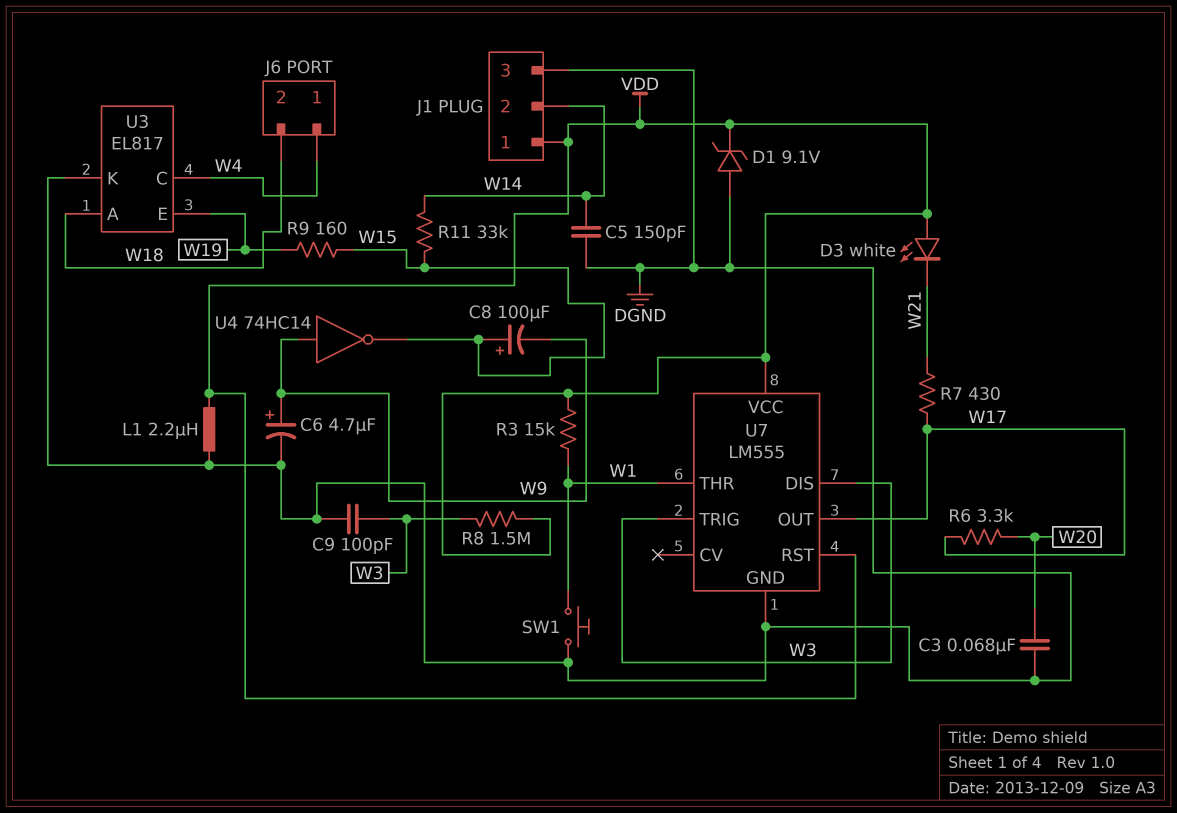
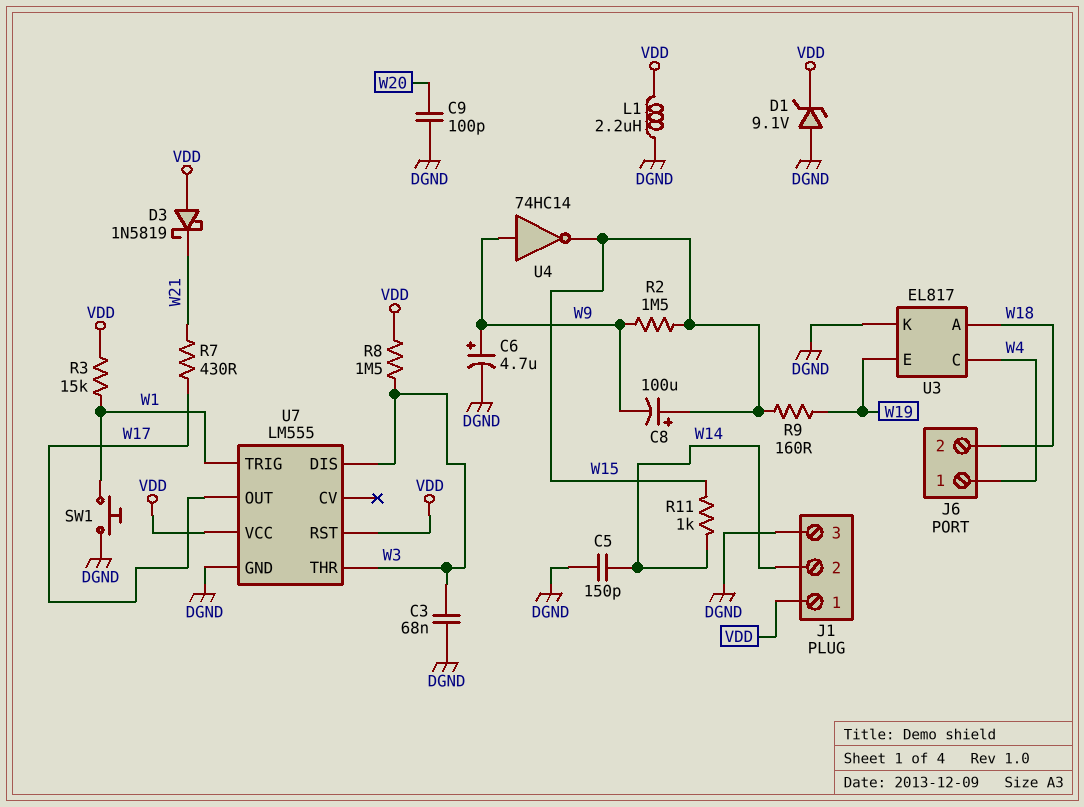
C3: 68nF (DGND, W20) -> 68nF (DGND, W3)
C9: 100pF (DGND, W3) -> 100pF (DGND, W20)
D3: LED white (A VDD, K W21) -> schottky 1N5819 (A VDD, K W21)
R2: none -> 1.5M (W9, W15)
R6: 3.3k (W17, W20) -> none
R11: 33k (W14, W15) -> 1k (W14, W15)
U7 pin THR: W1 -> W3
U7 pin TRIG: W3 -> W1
...
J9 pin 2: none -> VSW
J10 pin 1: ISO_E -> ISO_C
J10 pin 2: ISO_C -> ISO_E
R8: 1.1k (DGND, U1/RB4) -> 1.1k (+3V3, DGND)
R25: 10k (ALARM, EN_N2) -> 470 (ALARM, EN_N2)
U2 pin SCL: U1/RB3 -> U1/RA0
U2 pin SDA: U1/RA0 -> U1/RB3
--
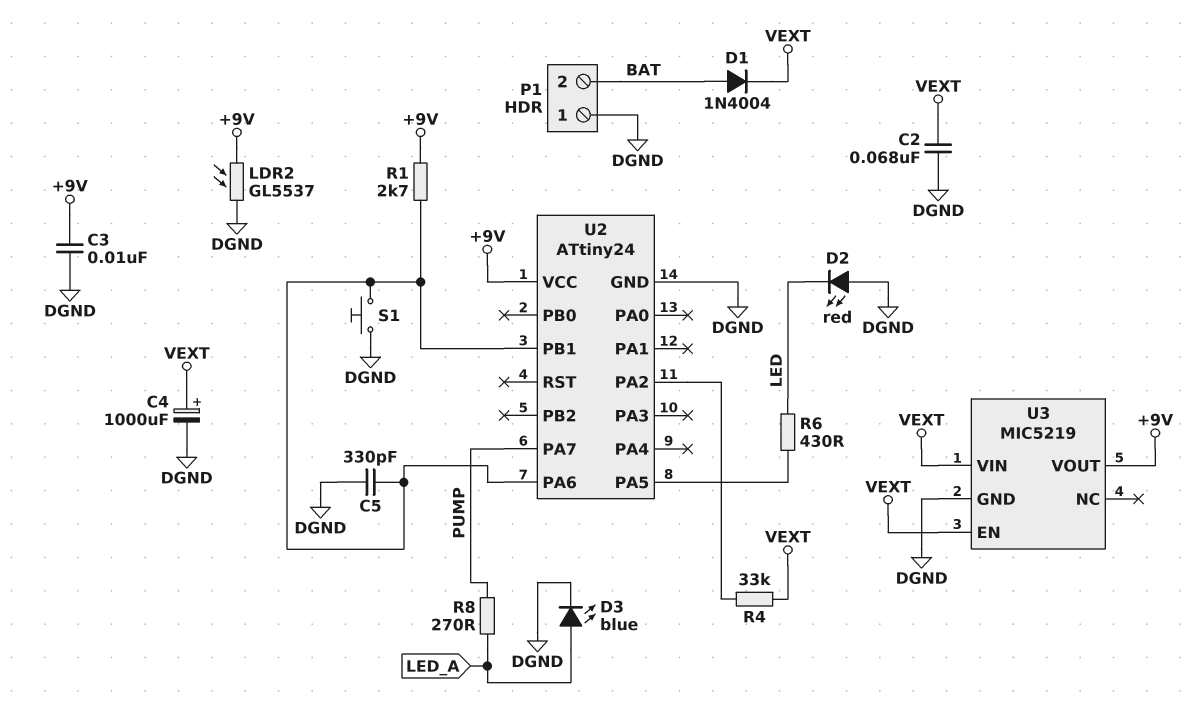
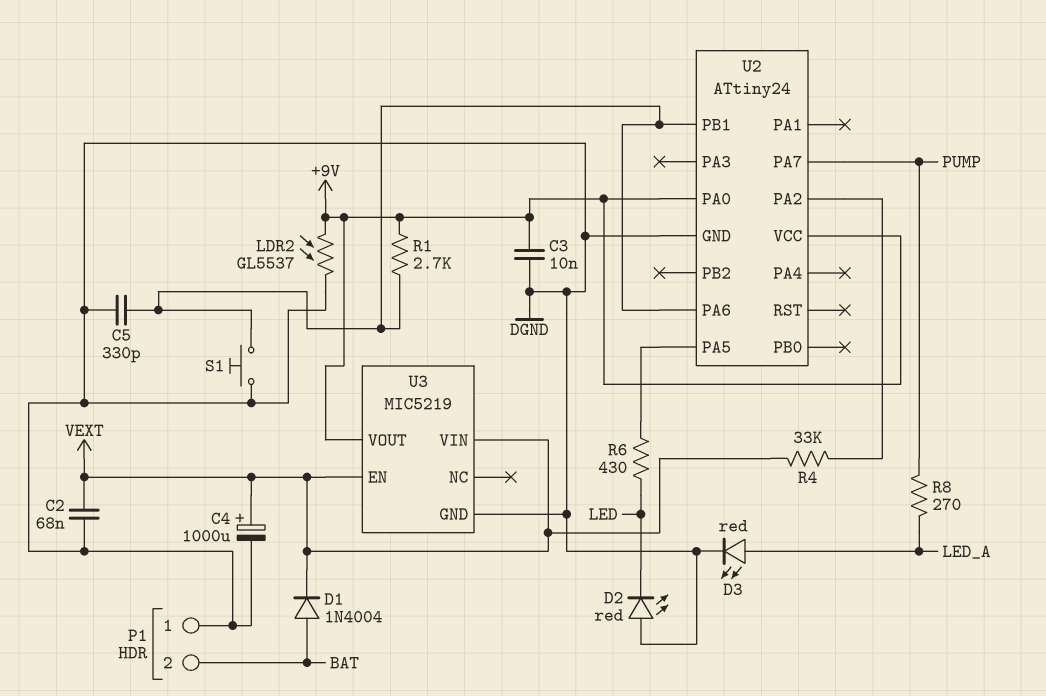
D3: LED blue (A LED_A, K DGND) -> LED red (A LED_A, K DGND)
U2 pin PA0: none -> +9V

_TASK DESCRIPTION:_
Taking the listing above as the source, transcribe only the lines starting at the line with "R25: 10k (ALARM, EN_N2) -> 470 (ALARM, EN_N2)" and going through the line with "U2 pin SDA: U1/RA0 -> U1/RB3", unaltered and with both ends included.

_ANSWER FOR THIS EXERCISE:_
R25: 10k (ALARM, EN_N2) -> 470 (ALARM, EN_N2)
U2 pin SCL: U1/RB3 -> U1/RA0
U2 pin SDA: U1/RA0 -> U1/RB3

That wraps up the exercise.